TASK INPUT:

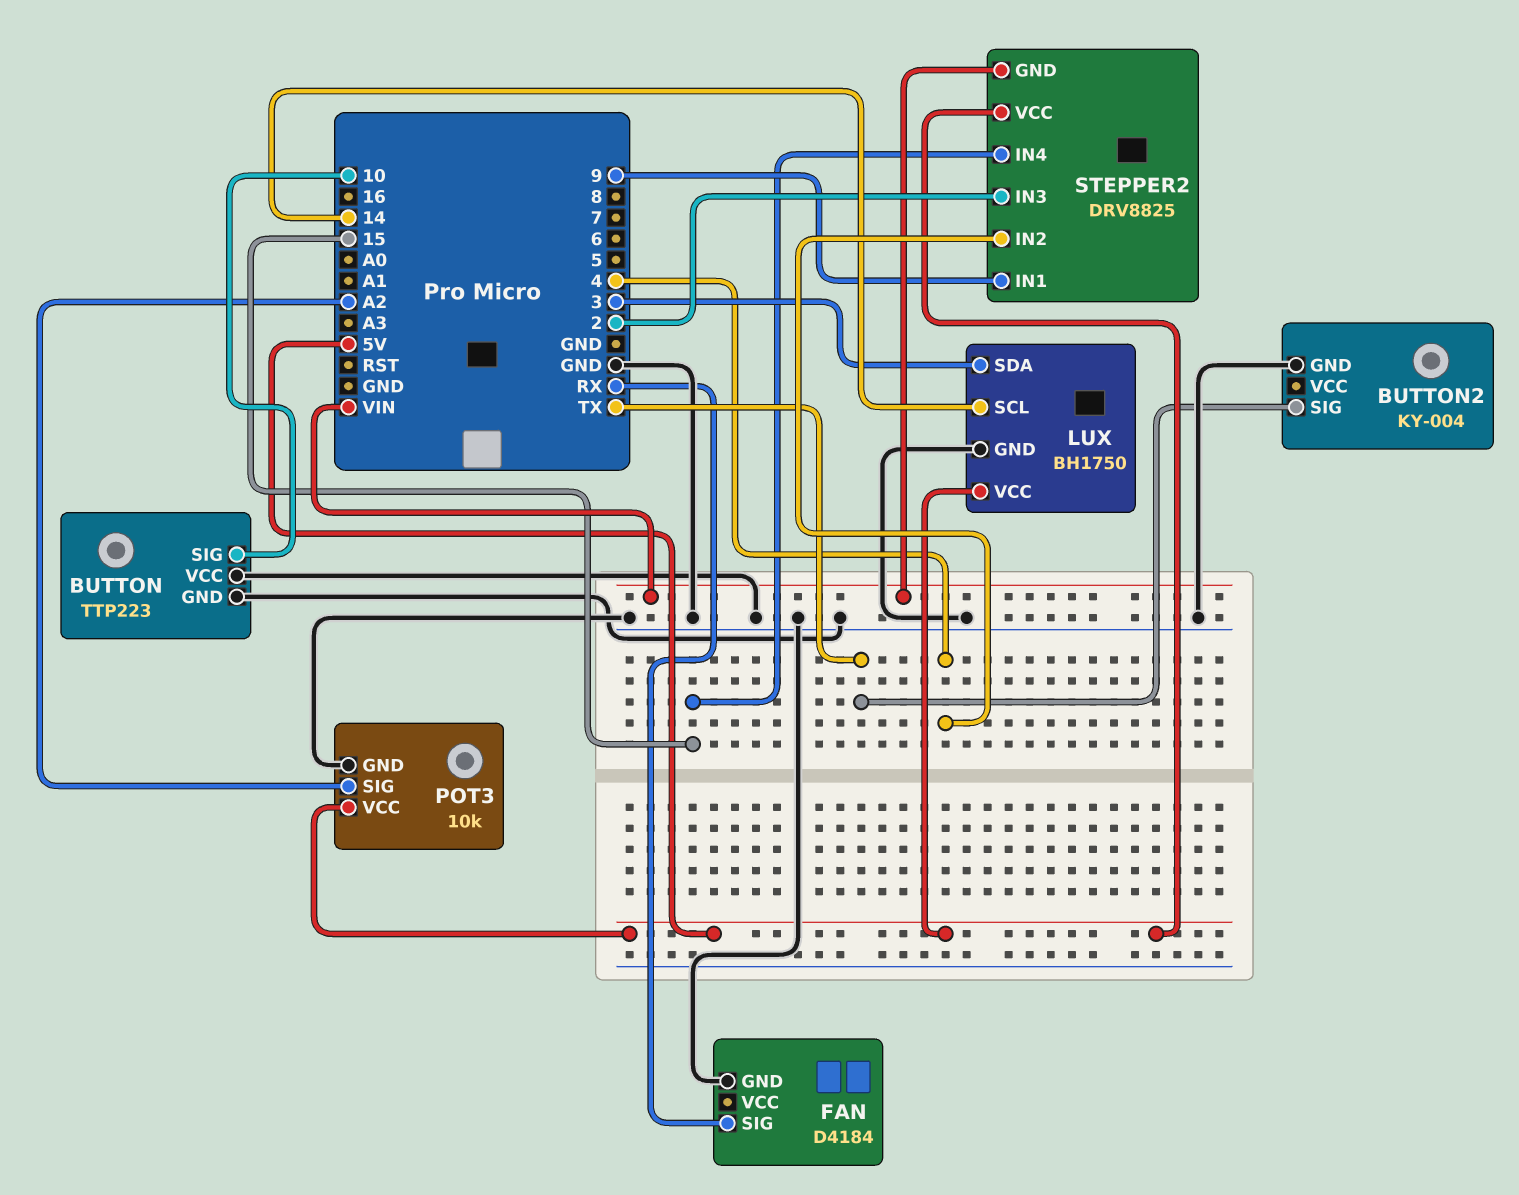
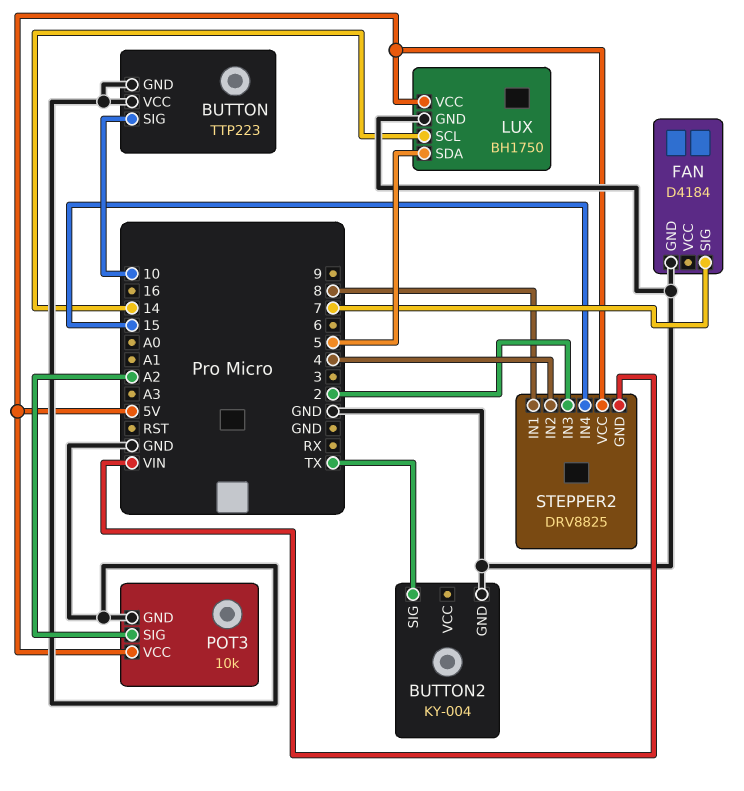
FAN pin SIG: RX -> 7
LUX pin SDA: 3 -> 5
STEPPER2 pin IN1: 9 -> 8

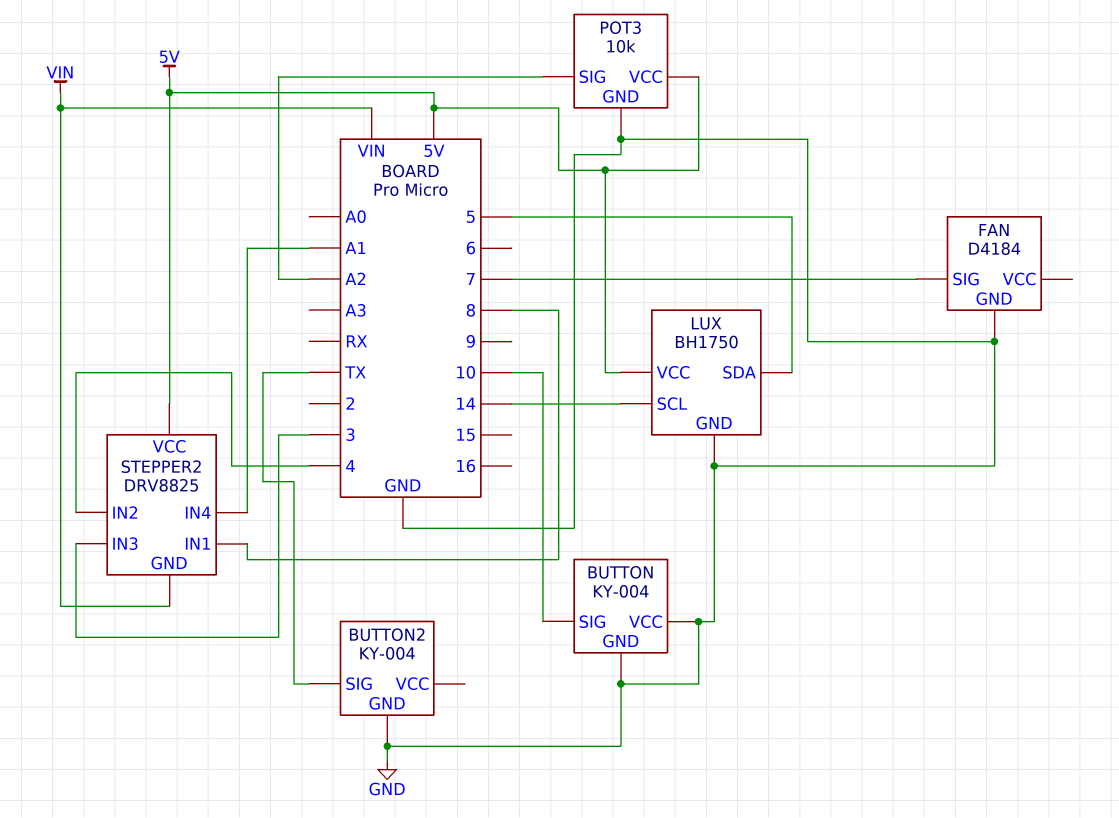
BUTTON: TTP223 -> KY-004
STEPPER2 pin IN3: 2 -> 3
STEPPER2 pin IN4: 15 -> A1

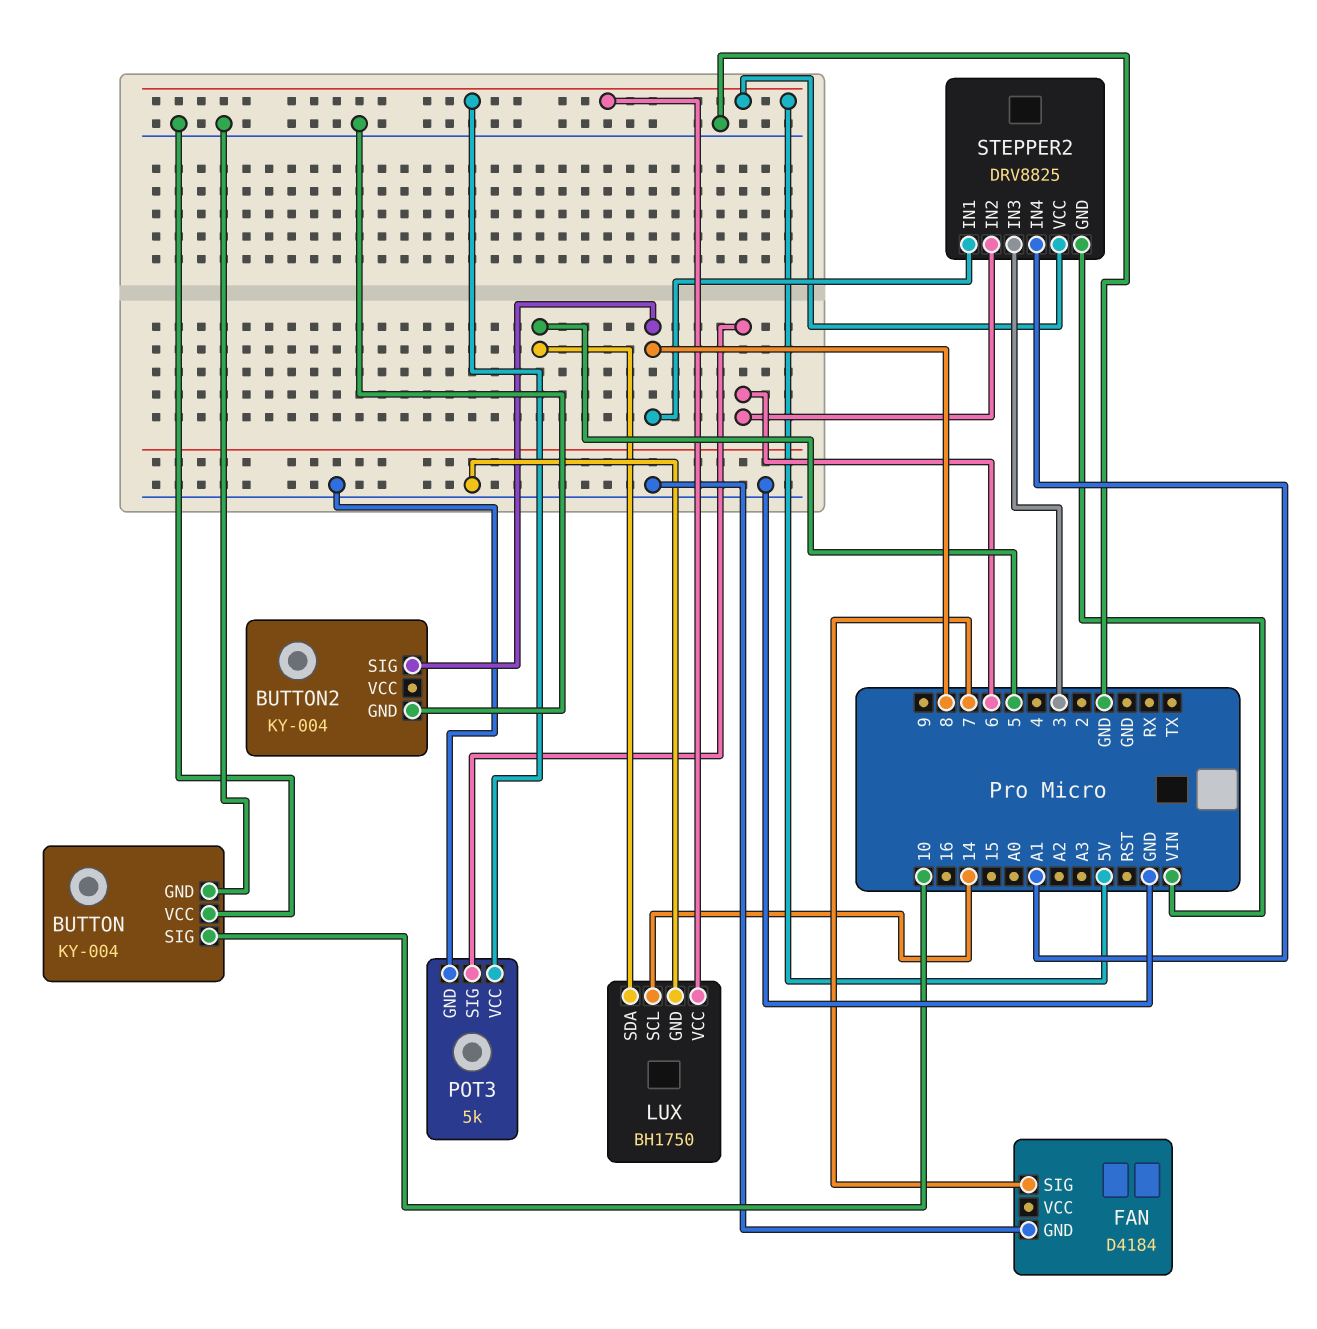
BUTTON2 pin SIG: TX -> 8
POT3: 10k -> 5k
POT3 pin SIG: A2 -> 6
STEPPER2 pin IN2: 4 -> 6

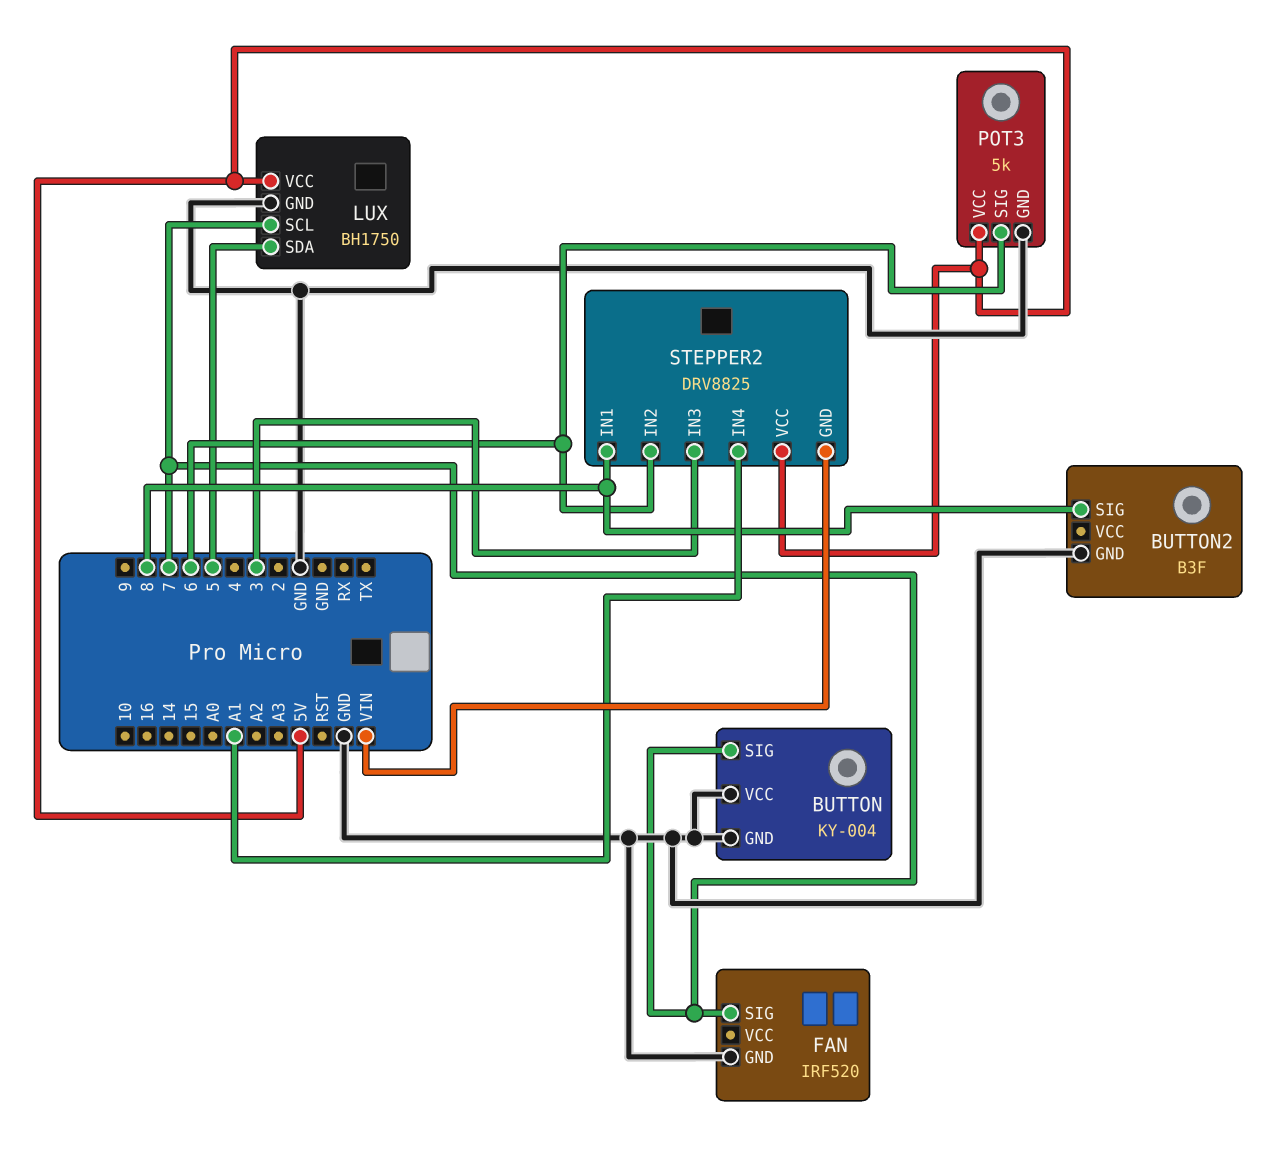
BUTTON pin SIG: 10 -> 7
BUTTON2: KY-004 -> B3F
FAN: D4184 -> IRF520
LUX pin SCL: 14 -> 7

WORK INSTRUCTION: Print the listing exactly, but skip its pictures.

EXERCISE RESULT:
FAN pin SIG: RX -> 7
LUX pin SDA: 3 -> 5
STEPPER2 pin IN1: 9 -> 8

BUTTON: TTP223 -> KY-004
STEPPER2 pin IN3: 2 -> 3
STEPPER2 pin IN4: 15 -> A1

BUTTON2 pin SIG: TX -> 8
POT3: 10k -> 5k
POT3 pin SIG: A2 -> 6
STEPPER2 pin IN2: 4 -> 6

BUTTON pin SIG: 10 -> 7
BUTTON2: KY-004 -> B3F
FAN: D4184 -> IRF520
LUX pin SCL: 14 -> 7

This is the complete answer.